ENTRIES
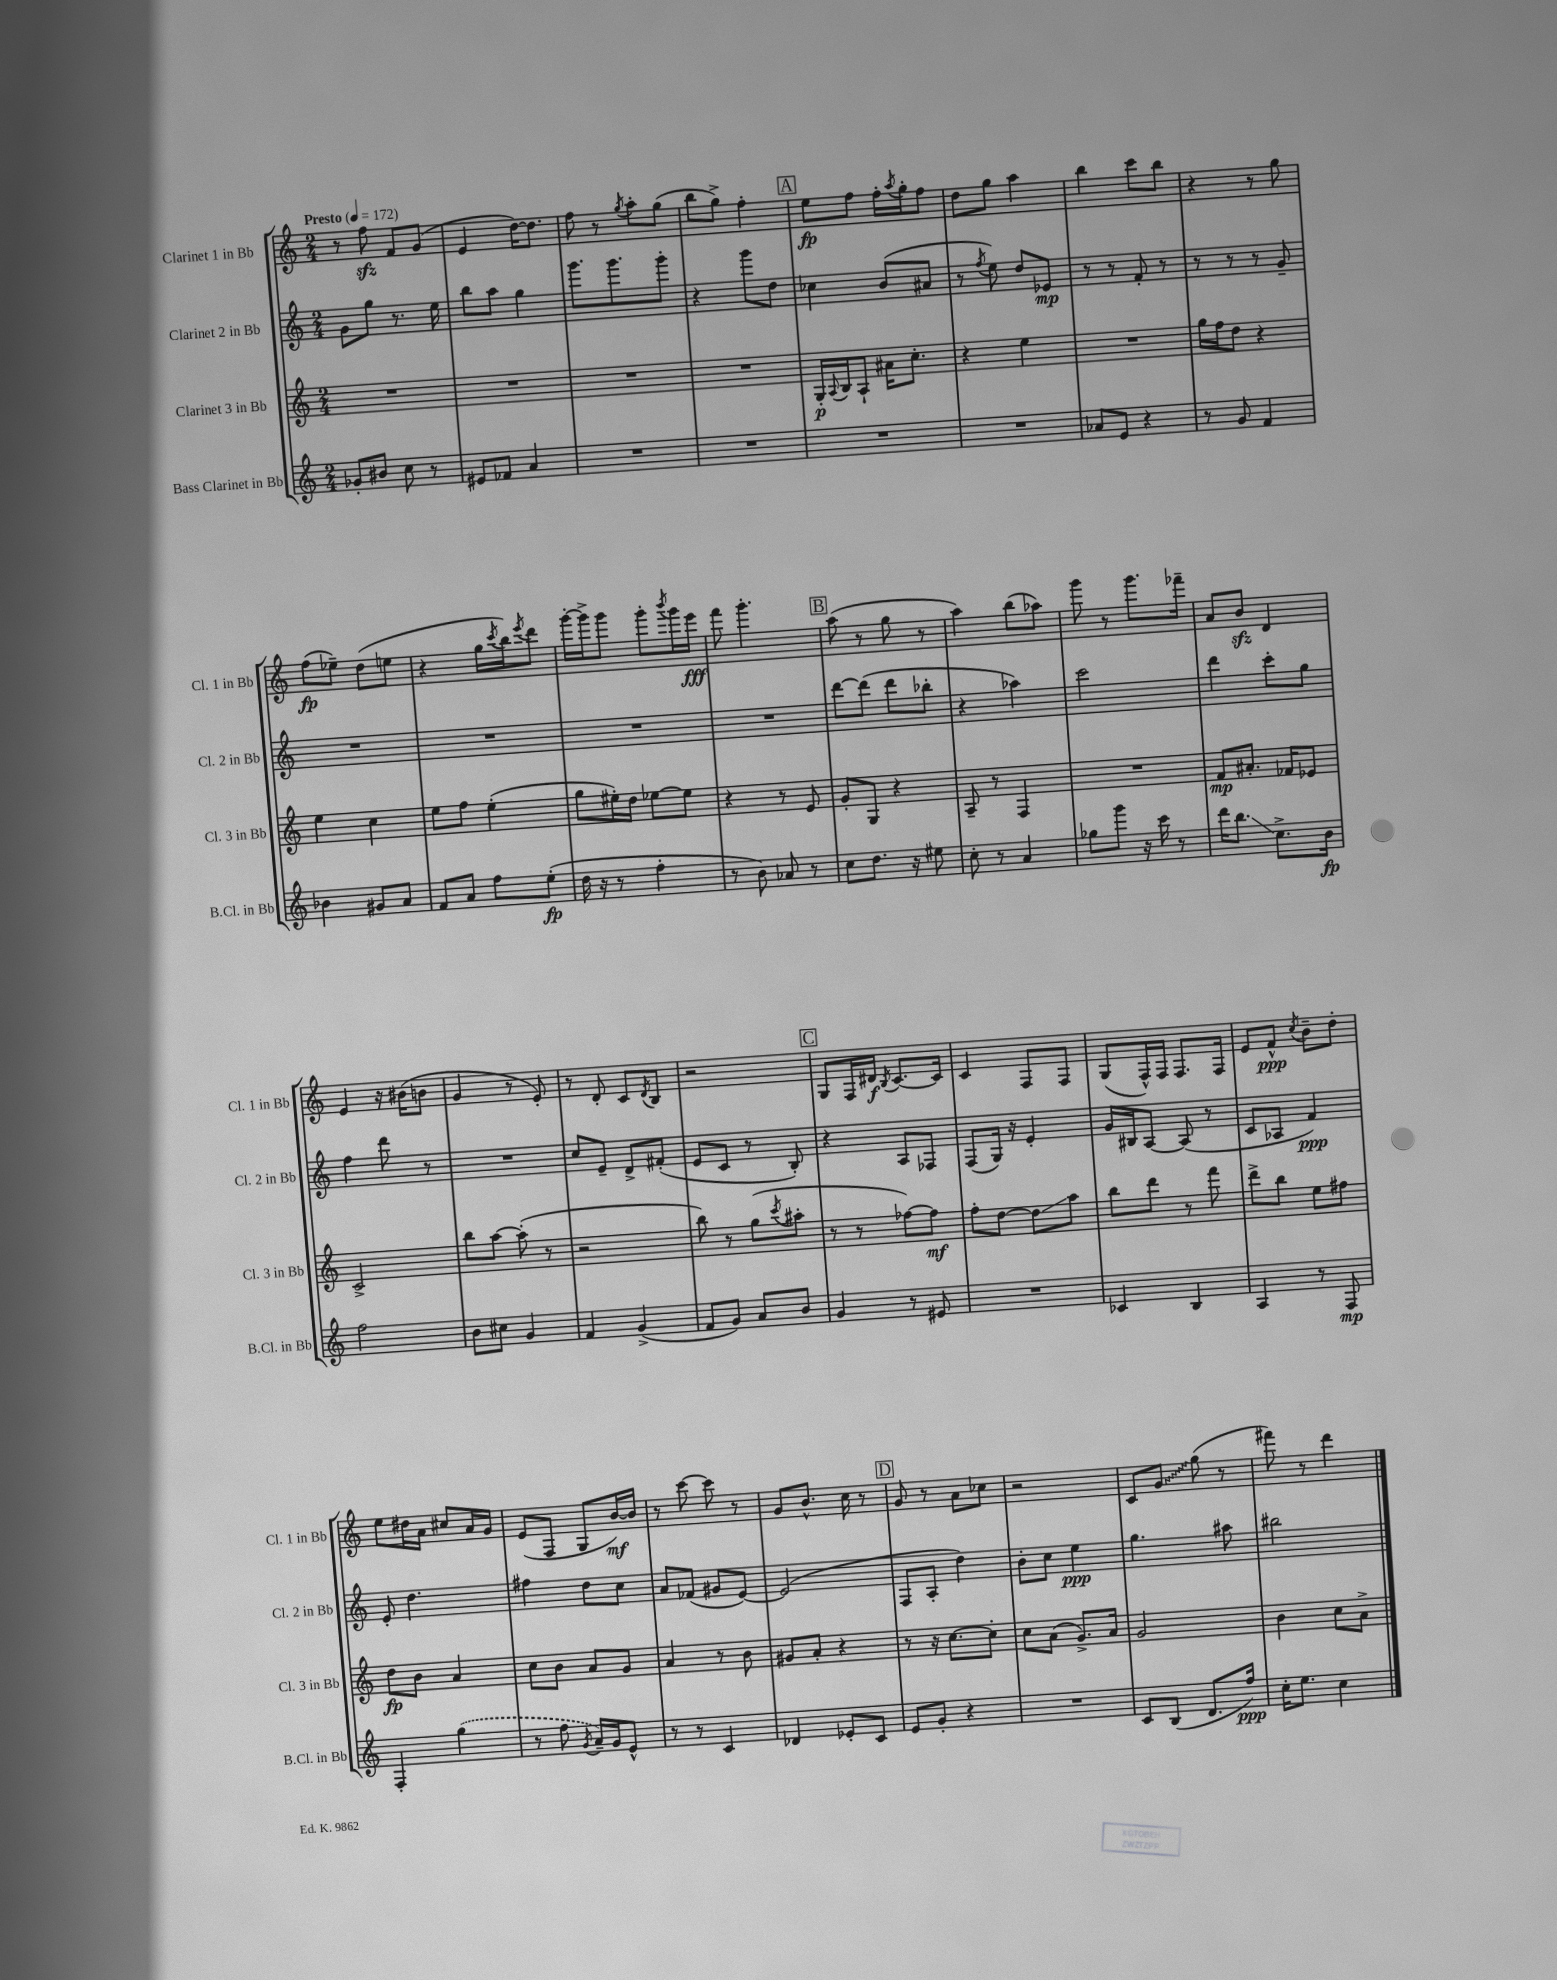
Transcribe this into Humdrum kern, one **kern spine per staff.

**kern	**kern	**kern	**kern
*staff4	*staff3	*staff2	*staff1
*clefG2	*clefG2	*clefG2	*clefG2
*k[]	*k[]	*k[]	*k[]
*M2/4	*M2/4	*M2/4	*M2/4
*MM172	*MM172	*MM172	*MM172
8g-'	2r	8g	8r
8b#	.	8gg	8ff
8cc	.	8.r	8f
8r	.	.	(8g
.	.	16ee	.
=	=	=	=
8e#	2r	8bb	4e
8f-	.	8aa	.
4a	.	4gg	[16dd)
.	.	.	8.dd]
=	=	=	=
2r	2r	8.ggg	8ff
.	.	.	8r
.	.	8.ggg	.
.	.	.	8qgg
.	.	.	8aa'
.	.	8ggg'	(8gg
=	=	=	=
2r	2r	4r	8bb
.	.	.	8gg^)
.	.	8ggg	4ff'
.	.	8dd	.
=	=	=	=
2r	16G'	4cc-	8ee
.	8qqA	.	.
.	16B	.	.
.	8A`	.	8ff
.	16a#	(8b	16ff'
.	.	.	8qaa
.	8.cc'	.	16gg'
.	.	8a#	8ff
=	=	=	=
2r	4r	8r	8dd
.	.	8qff	.
.	.	8ee)	8gg
.	4ee	8dd	4aa
.	.	8e-	.
=	=	=	=
8a-	2r	8r	4bb
8e	.	8r	.
4r	.	8f'	8ccc
.	.	8r	8bb
=	=	=	=
8r	16gg	8r	4r
.	16ff	.	.
8g	8dd	8r	.
4f	4r	8r	8r
.	.	8g~	8gg
=	=	=	=
4b-	4ee	2r	(8ff
.	.	.	8ee-~)
8g#	4cc	.	(8dd
8a	.	.	8ee
=	=	=	=
8f	8ee	2r	4r
8a	8ff	.	.
8ff	(4ee'	.	16gg
.	.	.	8qccc
.	.	.	16bb)
.	.	.	8qeee
(8ee'	.	.	8ddd
=	=	=	=
16dd	8gg	2r	[16ggg'
16r	.	.	16ggg^]
8r	16ee#')	.	8ggg
.	16dd	.	.
4ff'	[8ee-	.	8ggg'
.	.	.	8qbbb
.	8ee-]	.	16ggg
.	.	.	16eee
=	=	=	=
8r	4r	2r	8fff
8b)	.	.	4.ggg'
8a-	8r	.	.
8r	8e	.	.
=	=	=	=
8cc	8g'	[8ddd	(8aa
8.dd	8G	(8ddd]	8r
.	4r	8ddd	8gg
16r	.	.	.
8ee#	.	8bb-'	8r
=	=	=	=
8cc'	8A~	4r	4aa)
8r	8r	.	.
4a	4F	4aa-)	(8bb
.	.	.	8aa-)
=	=	=	=
8gg-	2r	2ccc	8ggg
8ggg	.	.	8r
16r	.	.	8.ggg
16ccc	.	.	.
8r	.	.	.
.	.	.	16fff-~
=	=	=	=
16ddd	8f	4ddd	8a
8.bb	.	.	.
.	8.a#'	.	8b
8.cc^	.	8ccc'	4d
.	16f-	.	.
.	8e-	8gg	.
16b	.	.	.
=	=	=	=
2ff	2c^	4ff	4e
.	.	8ddd	16r
.	.	.	(16b#
.	.	8r	8b
=	=	=	=
8b	8bb	2r	4g
8cc#	[8aa	.	.
4g	(8aa']	.	8r
.	8r	.	8e')
=	=	=	=
4f	2r	8cc	8r
.	.	8e~	8d'
(4g^	.	8d^	8c
.	.	.	8qd
.	.	(8f#'	8B
=	=	=	=
8f	8bb)	8e	2r
8g)	8r	8c	.
8a	(8gg	8r	.
.	8qccc	.	.
8b	8aa#'	8B')	.
=	=	=	=
4g	8r	4r	8G
.	8r	.	16F
.	.	.	16d#
.	.	.	8qB
8r	[8ff-)	8A	[8.c
8e#	8ff-]	8F-	.
.	.	.	16c]
=	=	=	=
2r	8ff'	(8F	4c
.	[8dd	16G)	.
.	.	16r	.
.	8dd]	4e'	8F
.	8aa	.	8F
=	=	=	=
4c-	8bb	16g	(8G
.	.	16B#	.
.	8ddd	[8A	16F^^)
.	.	.	16F
4B	8r	(8A]	8.F
.	8fff	8r	.
.	.	.	16F
=	=	=	=
4A	8ddd^	8c	8e
.	8bb	8A-	8f^^
.	.	.	8qcc
8r	8ee	4f)	8b~
8F	8ff#	.	8dd'
=	=	=	=
4F'	8dd	8e'	8ee
.	8b	4.dd	16dd#
.	.	.	16a
(4gg	4a	.	8cc#
.	.	.	16a
.	.	.	16g
=	=	=	=
8r	8cc	4ff#	(8e
8ff	8b	.	8F
8qg	.	.	.
16a~)	8a	8dd	8G
16g	.	.	.
8e^^	8g	8cc	[16b)
.	.	.	16b]
=	=	=	=
8r	4a	8a	8r
8r	.	(8f-	[8ccc
4c	8r	8g#	8ccc]
.	8b	[8e)	8r
=	=	=	=
4d-	8g#	(2e]	8g
.	8a'	.	8.b^^
8e-'	4r	.	.
.	.	.	16cc
8c	.	.	8r
=	=	=	=
8e	8r	8F	8g
8g'	16r	8A'	8r
.	[8.cc	.	.
4r	.	4dd)	8a
.	8cc']	.	8cc-
=	=	=	=
2r	8cc	8b'	2r
.	(8a	8cc	.
.	8.g^)	4ee	.
.	16a	.	.
=	=	=	=
8c	2g	4.gg	8c
(8B	.	.	8g
8.d	.	.	(8gg
.	.	8aa#	8r
16ff)	.	.	.
=	=	=	=
16cc'	4b	2bb#	8fff#)
8.ee	.	.	.
.	.	.	8r
4cc	8cc	.	4ddd
.	8a^	.	.
==	==	==	==
*-	*-	*-	*-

TASK PROMPT
Please count the lines above that contain the string "kern", matching case exactly, and reply with the number alone.

RESULT OF THIS EXERCISE
2